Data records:
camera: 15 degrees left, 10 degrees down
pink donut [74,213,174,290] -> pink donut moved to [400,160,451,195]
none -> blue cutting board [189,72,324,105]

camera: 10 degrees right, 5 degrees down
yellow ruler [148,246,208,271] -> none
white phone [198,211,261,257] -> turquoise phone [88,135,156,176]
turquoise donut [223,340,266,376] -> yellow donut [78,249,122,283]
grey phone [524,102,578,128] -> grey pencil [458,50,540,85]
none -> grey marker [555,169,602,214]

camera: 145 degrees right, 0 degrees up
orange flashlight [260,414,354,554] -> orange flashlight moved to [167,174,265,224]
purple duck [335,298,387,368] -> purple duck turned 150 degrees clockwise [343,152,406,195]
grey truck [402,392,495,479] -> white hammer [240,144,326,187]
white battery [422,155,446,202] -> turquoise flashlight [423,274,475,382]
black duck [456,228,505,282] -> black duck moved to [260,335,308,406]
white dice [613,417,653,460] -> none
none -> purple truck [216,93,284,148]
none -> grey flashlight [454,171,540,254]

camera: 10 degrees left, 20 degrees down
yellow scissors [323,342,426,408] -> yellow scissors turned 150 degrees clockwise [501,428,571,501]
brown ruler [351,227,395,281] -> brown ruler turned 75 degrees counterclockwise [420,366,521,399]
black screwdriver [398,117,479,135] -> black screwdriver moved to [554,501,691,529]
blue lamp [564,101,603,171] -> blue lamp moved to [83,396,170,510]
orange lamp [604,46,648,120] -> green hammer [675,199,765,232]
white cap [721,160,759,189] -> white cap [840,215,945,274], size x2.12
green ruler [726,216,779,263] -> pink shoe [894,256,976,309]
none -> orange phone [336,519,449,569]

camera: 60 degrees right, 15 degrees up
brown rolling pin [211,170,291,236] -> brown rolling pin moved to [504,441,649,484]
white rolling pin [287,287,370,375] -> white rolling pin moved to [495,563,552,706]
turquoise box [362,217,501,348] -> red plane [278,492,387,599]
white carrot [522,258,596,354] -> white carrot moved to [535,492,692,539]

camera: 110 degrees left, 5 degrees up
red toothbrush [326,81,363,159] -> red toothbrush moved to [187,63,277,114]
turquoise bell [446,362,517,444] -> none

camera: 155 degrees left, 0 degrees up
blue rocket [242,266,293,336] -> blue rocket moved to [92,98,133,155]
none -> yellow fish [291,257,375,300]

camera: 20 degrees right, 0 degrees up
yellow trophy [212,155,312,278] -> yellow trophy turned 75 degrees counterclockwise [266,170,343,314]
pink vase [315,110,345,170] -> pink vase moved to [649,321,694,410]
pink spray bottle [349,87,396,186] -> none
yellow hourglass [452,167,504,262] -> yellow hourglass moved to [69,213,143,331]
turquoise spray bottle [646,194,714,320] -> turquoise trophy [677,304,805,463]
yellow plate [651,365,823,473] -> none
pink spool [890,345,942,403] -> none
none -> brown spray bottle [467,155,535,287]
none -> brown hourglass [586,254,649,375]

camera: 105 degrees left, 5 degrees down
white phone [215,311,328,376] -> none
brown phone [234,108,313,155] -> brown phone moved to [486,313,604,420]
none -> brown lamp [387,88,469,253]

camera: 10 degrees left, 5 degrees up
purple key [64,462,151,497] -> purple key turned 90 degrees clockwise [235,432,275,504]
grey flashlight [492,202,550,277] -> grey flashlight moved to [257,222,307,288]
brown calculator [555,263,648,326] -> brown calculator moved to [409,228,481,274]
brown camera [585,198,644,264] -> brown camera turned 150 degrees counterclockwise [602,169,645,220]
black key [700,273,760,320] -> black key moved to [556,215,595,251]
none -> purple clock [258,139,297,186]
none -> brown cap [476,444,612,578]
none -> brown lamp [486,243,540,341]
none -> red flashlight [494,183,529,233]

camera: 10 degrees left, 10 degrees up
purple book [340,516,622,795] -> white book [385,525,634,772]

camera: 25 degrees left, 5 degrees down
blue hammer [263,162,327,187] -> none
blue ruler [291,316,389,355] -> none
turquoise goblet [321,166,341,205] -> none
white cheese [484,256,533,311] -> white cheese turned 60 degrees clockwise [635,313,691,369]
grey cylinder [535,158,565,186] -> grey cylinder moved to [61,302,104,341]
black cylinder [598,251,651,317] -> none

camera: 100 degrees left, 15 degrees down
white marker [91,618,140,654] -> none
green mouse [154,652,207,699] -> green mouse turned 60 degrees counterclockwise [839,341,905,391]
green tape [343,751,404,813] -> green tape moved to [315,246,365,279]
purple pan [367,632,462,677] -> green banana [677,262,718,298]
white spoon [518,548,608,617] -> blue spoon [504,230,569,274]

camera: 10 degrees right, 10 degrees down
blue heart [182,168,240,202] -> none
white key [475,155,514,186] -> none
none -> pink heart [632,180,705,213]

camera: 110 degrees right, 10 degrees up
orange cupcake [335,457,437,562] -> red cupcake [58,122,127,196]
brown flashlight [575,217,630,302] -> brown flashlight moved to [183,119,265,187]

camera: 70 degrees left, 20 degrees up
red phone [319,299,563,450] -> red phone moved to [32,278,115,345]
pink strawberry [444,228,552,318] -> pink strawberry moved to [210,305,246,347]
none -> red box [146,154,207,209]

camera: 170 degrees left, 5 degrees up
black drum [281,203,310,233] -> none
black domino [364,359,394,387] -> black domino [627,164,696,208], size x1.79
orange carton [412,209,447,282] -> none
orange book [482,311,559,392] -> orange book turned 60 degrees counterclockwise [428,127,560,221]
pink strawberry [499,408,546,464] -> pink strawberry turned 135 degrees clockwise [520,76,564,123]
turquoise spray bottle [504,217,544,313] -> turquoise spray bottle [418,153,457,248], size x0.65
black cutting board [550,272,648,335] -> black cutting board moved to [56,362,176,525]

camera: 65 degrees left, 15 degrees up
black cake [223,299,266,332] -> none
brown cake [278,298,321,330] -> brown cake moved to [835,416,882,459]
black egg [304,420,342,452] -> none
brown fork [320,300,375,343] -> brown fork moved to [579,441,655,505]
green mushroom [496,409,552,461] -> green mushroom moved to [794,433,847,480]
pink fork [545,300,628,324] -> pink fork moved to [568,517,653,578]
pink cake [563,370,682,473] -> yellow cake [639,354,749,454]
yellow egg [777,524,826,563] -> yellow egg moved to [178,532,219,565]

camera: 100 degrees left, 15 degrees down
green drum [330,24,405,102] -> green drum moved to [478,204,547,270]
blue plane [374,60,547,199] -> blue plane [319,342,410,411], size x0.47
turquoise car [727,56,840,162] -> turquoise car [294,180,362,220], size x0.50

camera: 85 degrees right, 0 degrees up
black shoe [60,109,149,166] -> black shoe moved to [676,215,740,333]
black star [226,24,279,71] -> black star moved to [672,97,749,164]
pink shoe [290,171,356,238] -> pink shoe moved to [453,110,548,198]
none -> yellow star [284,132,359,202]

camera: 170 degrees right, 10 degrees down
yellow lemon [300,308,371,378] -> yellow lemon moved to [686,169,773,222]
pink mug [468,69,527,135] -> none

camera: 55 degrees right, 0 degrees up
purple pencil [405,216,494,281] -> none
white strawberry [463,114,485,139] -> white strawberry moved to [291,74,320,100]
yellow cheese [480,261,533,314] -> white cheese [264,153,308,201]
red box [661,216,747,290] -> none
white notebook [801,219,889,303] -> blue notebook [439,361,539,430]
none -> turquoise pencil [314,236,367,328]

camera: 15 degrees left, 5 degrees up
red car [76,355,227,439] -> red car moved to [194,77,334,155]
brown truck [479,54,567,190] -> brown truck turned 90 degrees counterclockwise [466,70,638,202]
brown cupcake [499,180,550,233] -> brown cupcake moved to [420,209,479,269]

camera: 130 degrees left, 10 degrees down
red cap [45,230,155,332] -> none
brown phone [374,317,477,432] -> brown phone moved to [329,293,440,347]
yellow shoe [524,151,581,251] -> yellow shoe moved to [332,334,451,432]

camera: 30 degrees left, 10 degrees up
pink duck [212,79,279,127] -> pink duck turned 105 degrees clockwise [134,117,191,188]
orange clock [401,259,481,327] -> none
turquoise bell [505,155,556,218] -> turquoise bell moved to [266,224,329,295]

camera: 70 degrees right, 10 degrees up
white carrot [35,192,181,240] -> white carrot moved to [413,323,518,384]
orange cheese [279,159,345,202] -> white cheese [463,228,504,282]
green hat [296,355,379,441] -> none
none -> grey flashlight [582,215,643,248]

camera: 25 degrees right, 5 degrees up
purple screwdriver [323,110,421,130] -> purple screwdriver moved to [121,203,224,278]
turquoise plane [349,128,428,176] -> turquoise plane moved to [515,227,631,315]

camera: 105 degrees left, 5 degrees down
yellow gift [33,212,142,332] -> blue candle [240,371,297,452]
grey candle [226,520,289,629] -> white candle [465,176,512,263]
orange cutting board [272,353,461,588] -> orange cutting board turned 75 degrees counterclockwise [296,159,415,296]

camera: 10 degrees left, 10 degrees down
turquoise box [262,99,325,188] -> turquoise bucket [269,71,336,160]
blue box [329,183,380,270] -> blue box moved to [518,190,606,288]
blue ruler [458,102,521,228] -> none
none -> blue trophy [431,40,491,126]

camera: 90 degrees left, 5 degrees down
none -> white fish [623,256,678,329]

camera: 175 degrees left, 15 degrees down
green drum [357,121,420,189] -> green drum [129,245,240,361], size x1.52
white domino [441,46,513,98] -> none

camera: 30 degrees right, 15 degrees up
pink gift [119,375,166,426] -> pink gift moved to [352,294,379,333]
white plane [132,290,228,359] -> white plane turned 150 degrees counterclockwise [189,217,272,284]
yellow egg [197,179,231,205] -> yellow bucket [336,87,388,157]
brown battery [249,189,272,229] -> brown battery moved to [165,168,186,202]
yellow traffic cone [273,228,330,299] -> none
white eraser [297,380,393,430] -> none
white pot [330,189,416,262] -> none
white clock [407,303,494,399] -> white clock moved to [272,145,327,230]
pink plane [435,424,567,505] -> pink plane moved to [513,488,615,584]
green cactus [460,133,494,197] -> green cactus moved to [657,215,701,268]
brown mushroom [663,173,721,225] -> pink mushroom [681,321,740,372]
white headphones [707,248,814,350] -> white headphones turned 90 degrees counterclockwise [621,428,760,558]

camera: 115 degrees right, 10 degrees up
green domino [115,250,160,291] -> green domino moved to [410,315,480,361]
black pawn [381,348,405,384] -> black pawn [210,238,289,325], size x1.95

What you should do:
Only the lines above from the line containing "yellow trophy [212,155,312,278]" through the line containing "white spoon [518,548,608,617]" should be retyped, exactly and with both ends included.

Task response:
yellow trophy [212,155,312,278] -> yellow trophy turned 75 degrees counterclockwise [266,170,343,314]
pink vase [315,110,345,170] -> pink vase moved to [649,321,694,410]
pink spray bottle [349,87,396,186] -> none
yellow hourglass [452,167,504,262] -> yellow hourglass moved to [69,213,143,331]
turquoise spray bottle [646,194,714,320] -> turquoise trophy [677,304,805,463]
yellow plate [651,365,823,473] -> none
pink spool [890,345,942,403] -> none
none -> brown spray bottle [467,155,535,287]
none -> brown hourglass [586,254,649,375]

camera: 105 degrees left, 5 degrees down
white phone [215,311,328,376] -> none
brown phone [234,108,313,155] -> brown phone moved to [486,313,604,420]
none -> brown lamp [387,88,469,253]

camera: 10 degrees left, 5 degrees up
purple key [64,462,151,497] -> purple key turned 90 degrees clockwise [235,432,275,504]
grey flashlight [492,202,550,277] -> grey flashlight moved to [257,222,307,288]
brown calculator [555,263,648,326] -> brown calculator moved to [409,228,481,274]
brown camera [585,198,644,264] -> brown camera turned 150 degrees counterclockwise [602,169,645,220]
black key [700,273,760,320] -> black key moved to [556,215,595,251]
none -> purple clock [258,139,297,186]
none -> brown cap [476,444,612,578]
none -> brown lamp [486,243,540,341]
none -> red flashlight [494,183,529,233]

camera: 10 degrees left, 10 degrees up
purple book [340,516,622,795] -> white book [385,525,634,772]

camera: 25 degrees left, 5 degrees down
blue hammer [263,162,327,187] -> none
blue ruler [291,316,389,355] -> none
turquoise goblet [321,166,341,205] -> none
white cheese [484,256,533,311] -> white cheese turned 60 degrees clockwise [635,313,691,369]
grey cylinder [535,158,565,186] -> grey cylinder moved to [61,302,104,341]
black cylinder [598,251,651,317] -> none

camera: 100 degrees left, 15 degrees down
white marker [91,618,140,654] -> none
green mouse [154,652,207,699] -> green mouse turned 60 degrees counterclockwise [839,341,905,391]
green tape [343,751,404,813] -> green tape moved to [315,246,365,279]
purple pan [367,632,462,677] -> green banana [677,262,718,298]
white spoon [518,548,608,617] -> blue spoon [504,230,569,274]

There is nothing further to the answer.